=== TASK REQUIREMENTS ===
Images are to be excluded from the copy, and the records below reproduced word for word.

***** GIVEN RECORDS

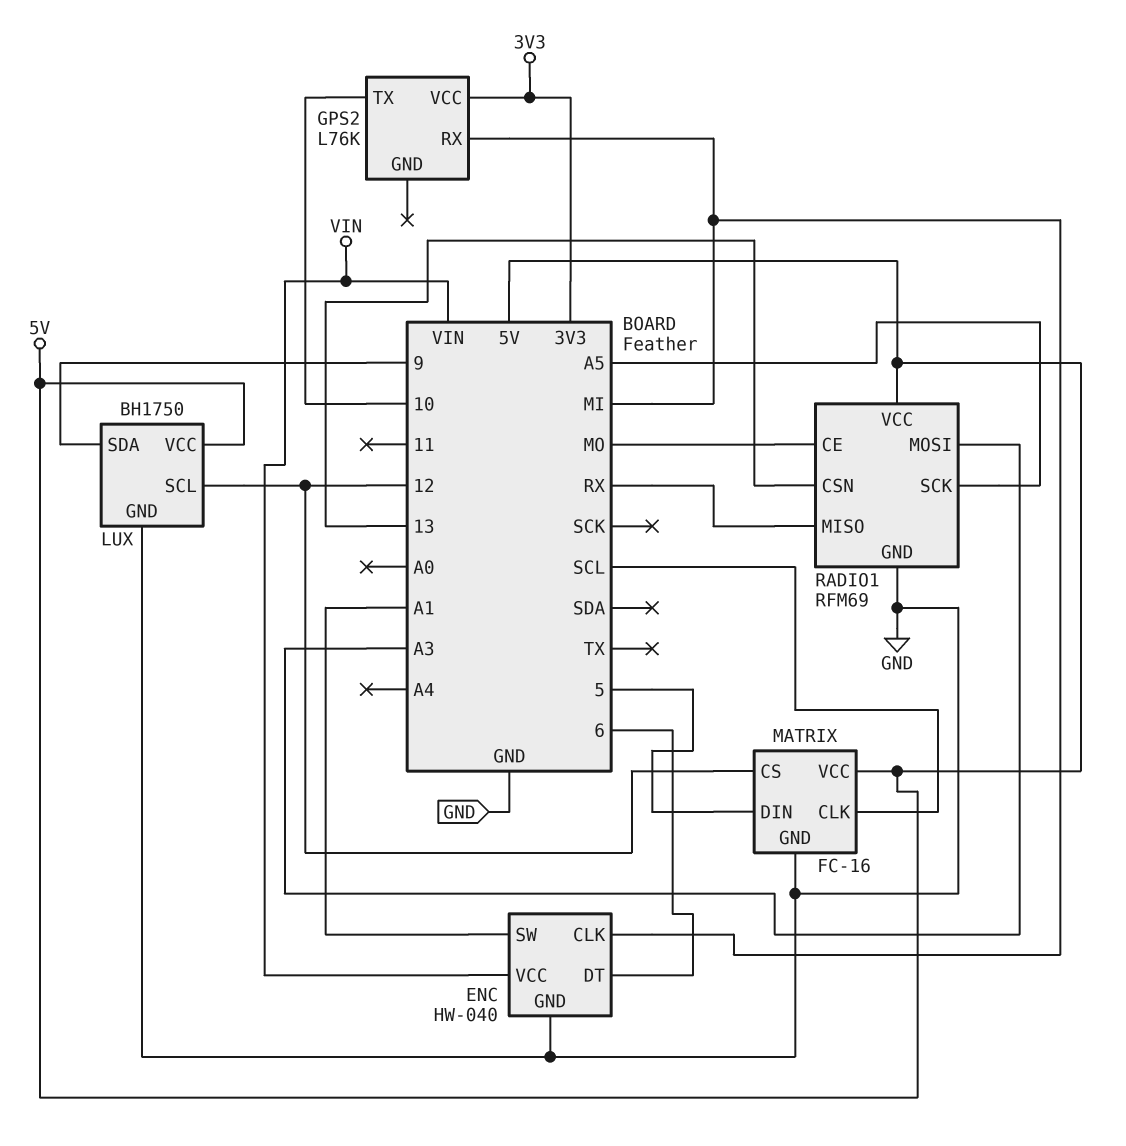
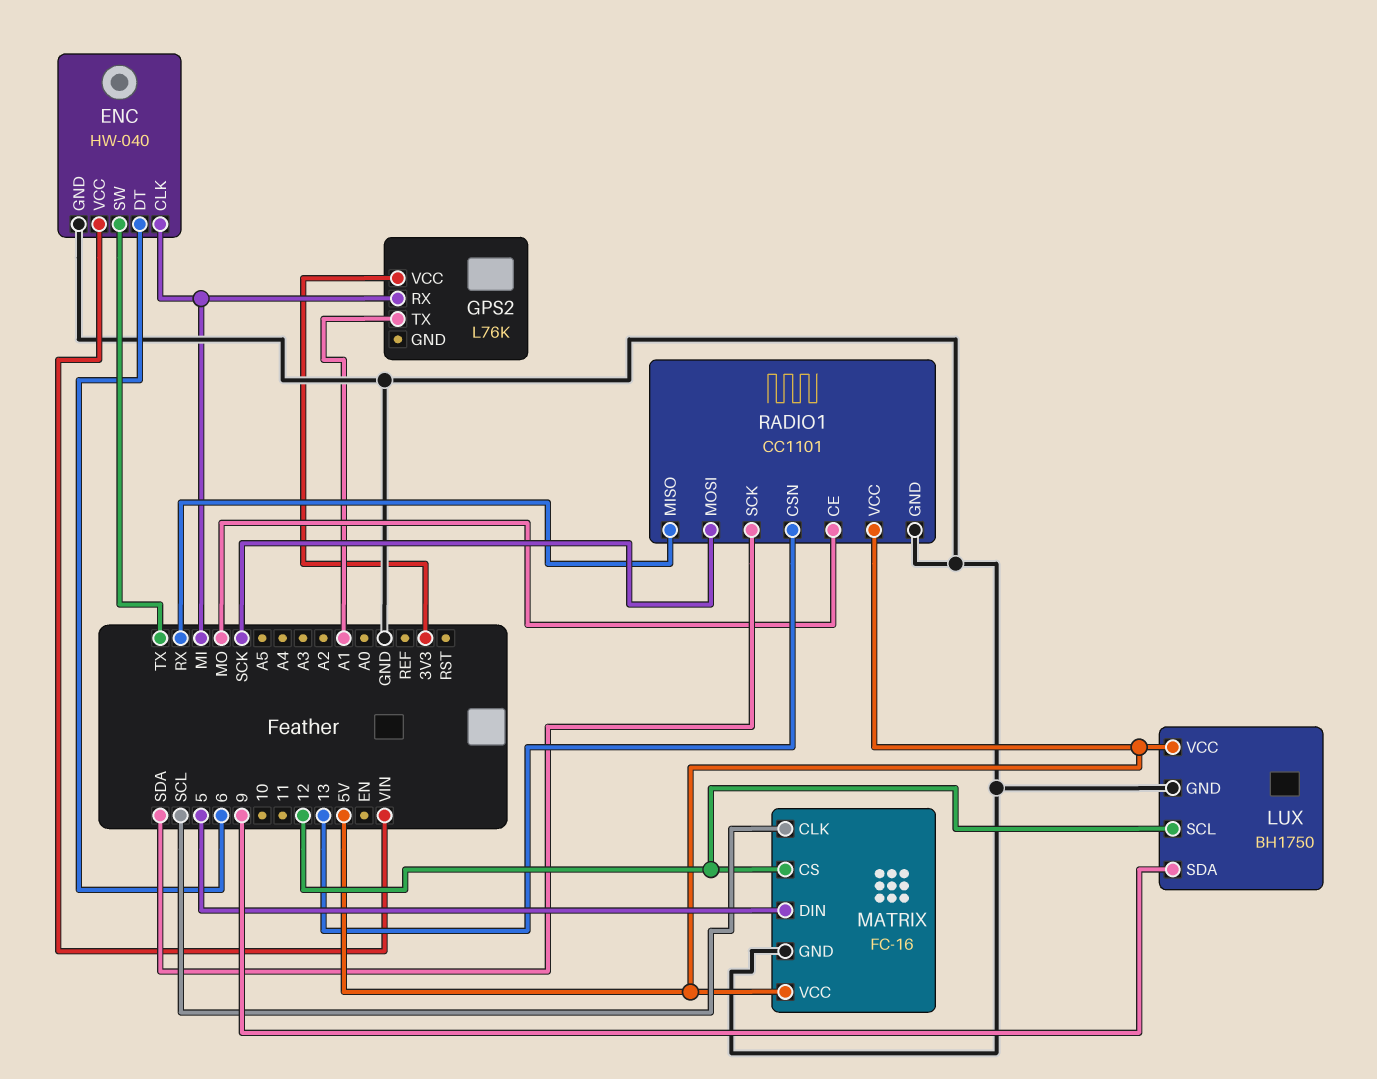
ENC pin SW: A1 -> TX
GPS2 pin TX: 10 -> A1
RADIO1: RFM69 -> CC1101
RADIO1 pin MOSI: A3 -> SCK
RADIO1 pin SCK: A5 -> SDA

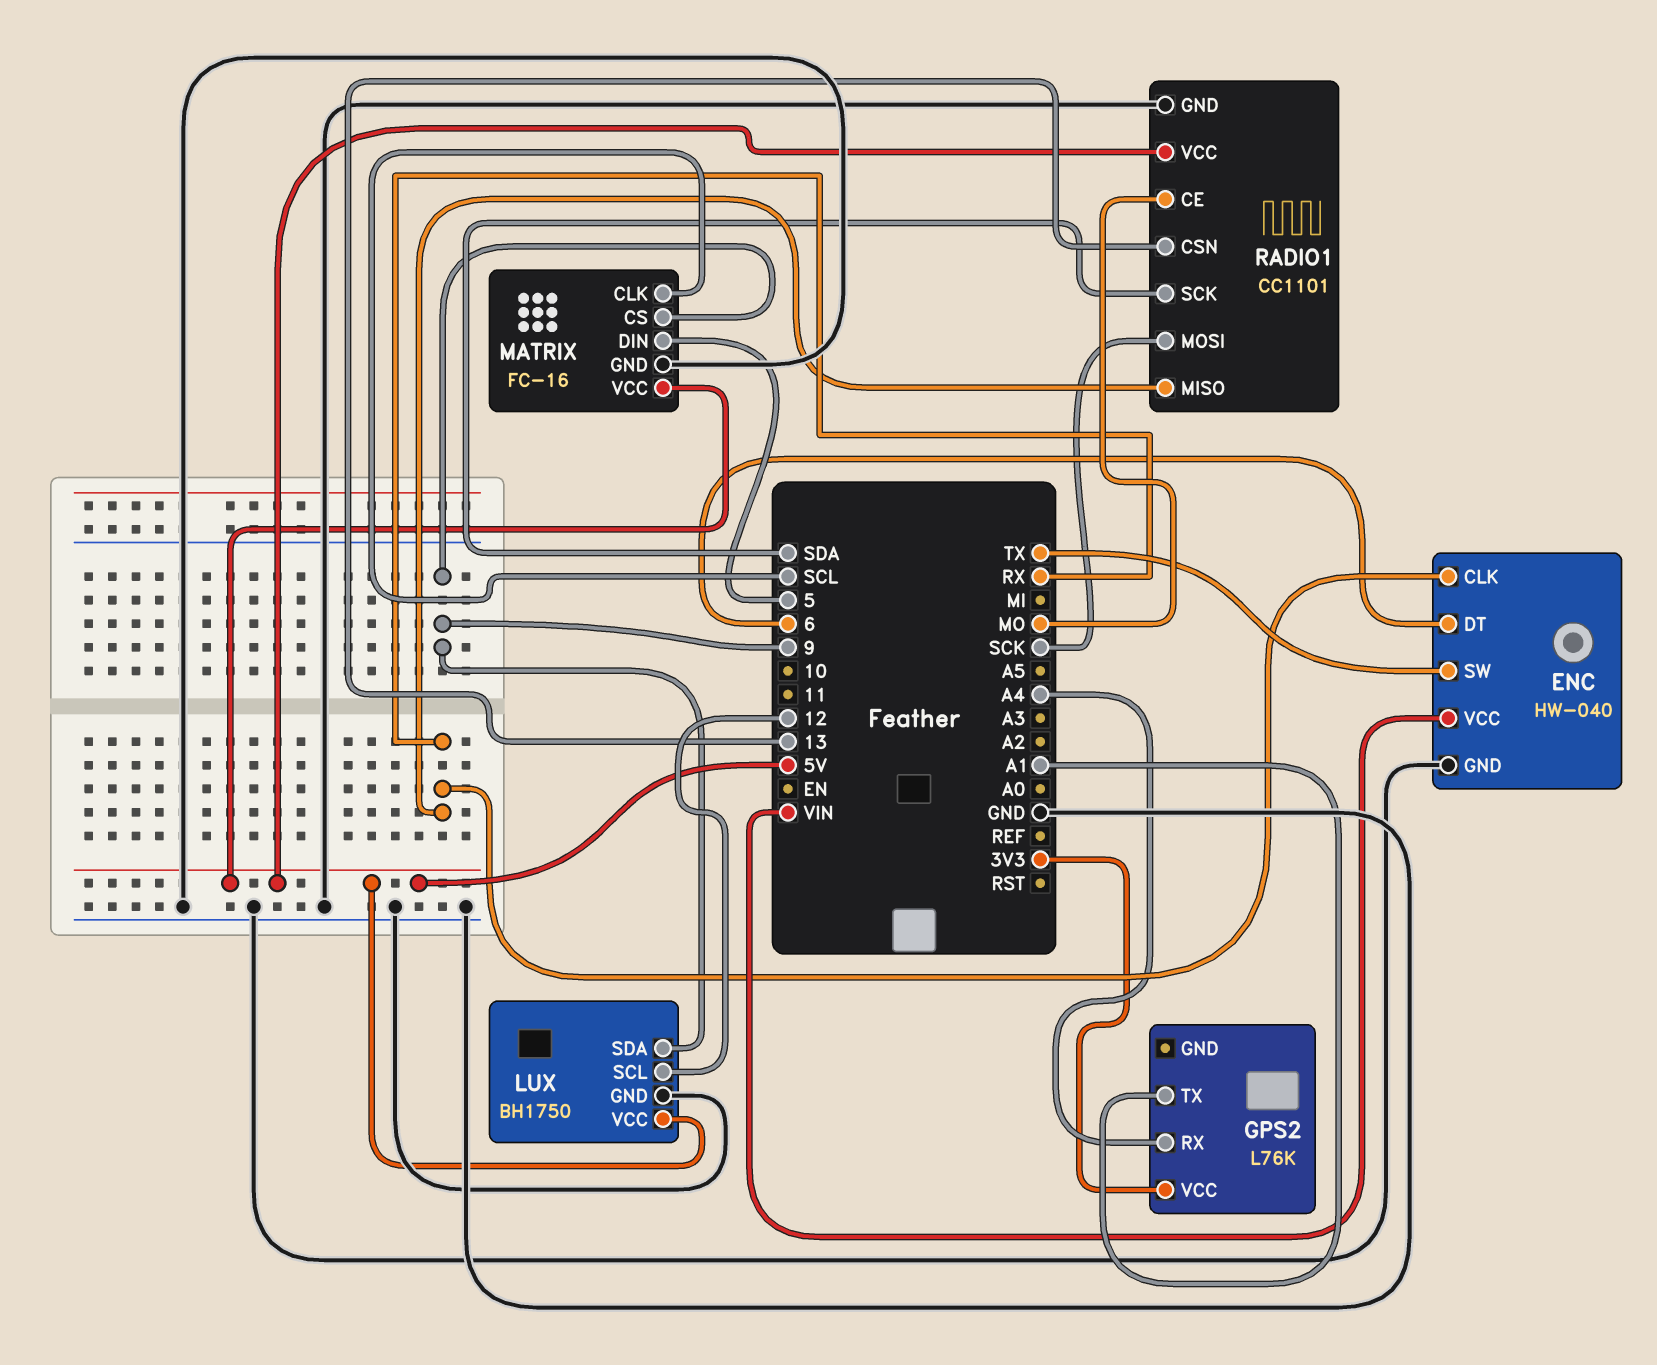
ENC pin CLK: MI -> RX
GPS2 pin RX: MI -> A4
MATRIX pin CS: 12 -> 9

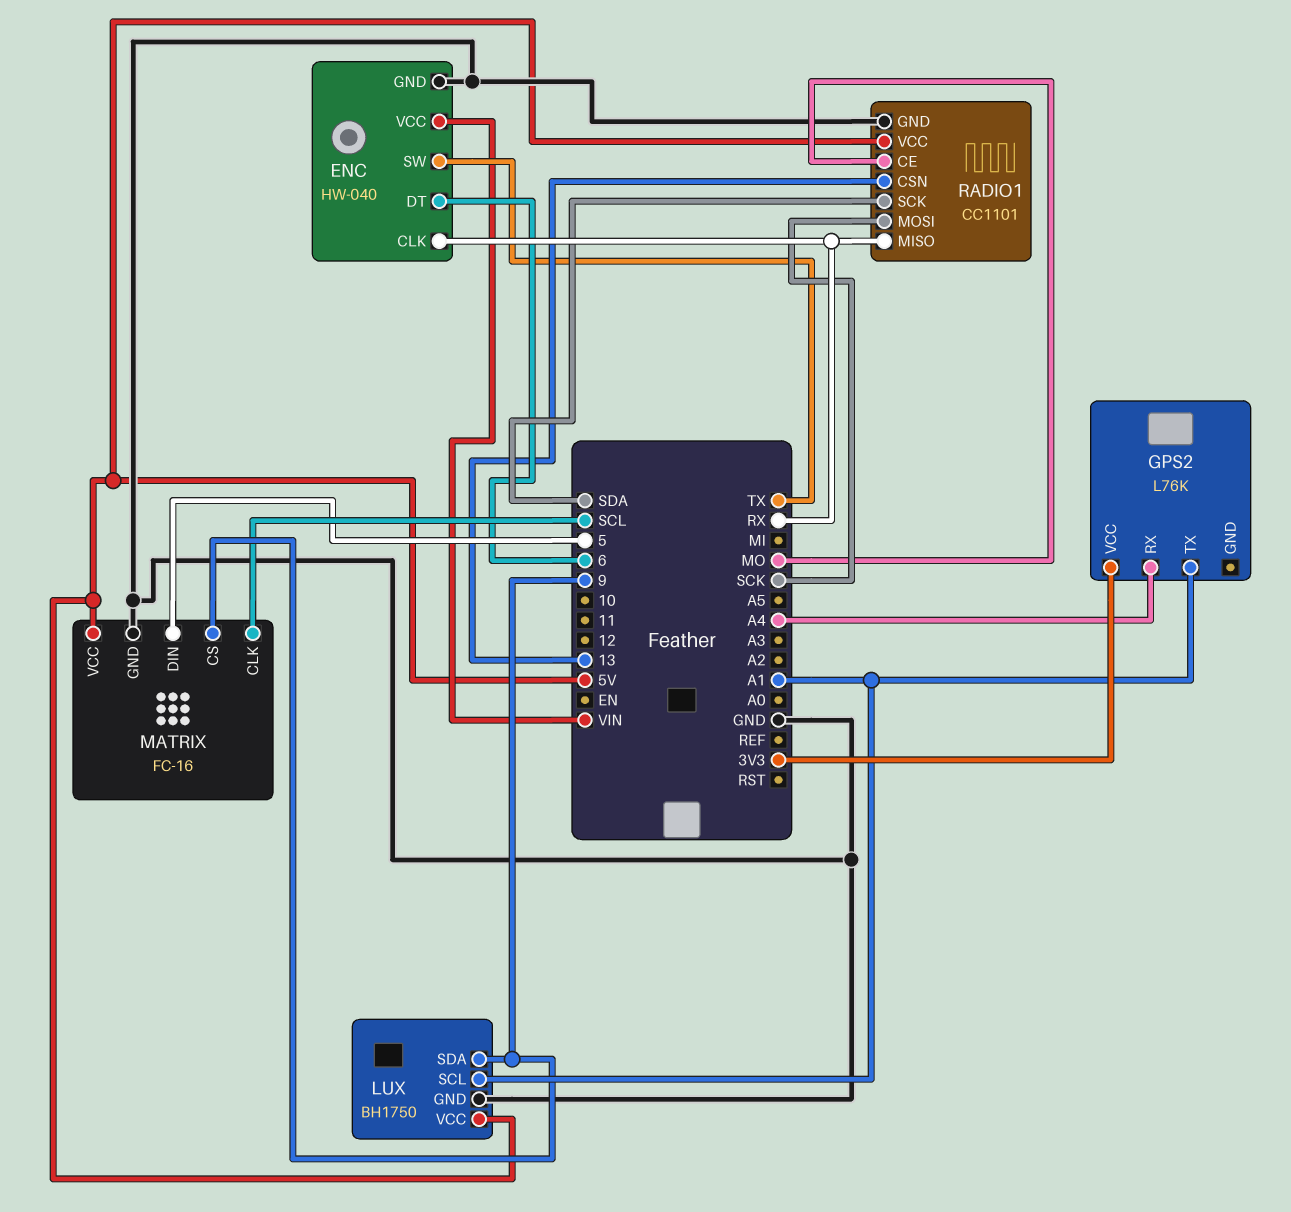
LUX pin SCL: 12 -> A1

**********

=== THE ANSWER ===
ENC pin SW: A1 -> TX
GPS2 pin TX: 10 -> A1
RADIO1: RFM69 -> CC1101
RADIO1 pin MOSI: A3 -> SCK
RADIO1 pin SCK: A5 -> SDA

ENC pin CLK: MI -> RX
GPS2 pin RX: MI -> A4
MATRIX pin CS: 12 -> 9

LUX pin SCL: 12 -> A1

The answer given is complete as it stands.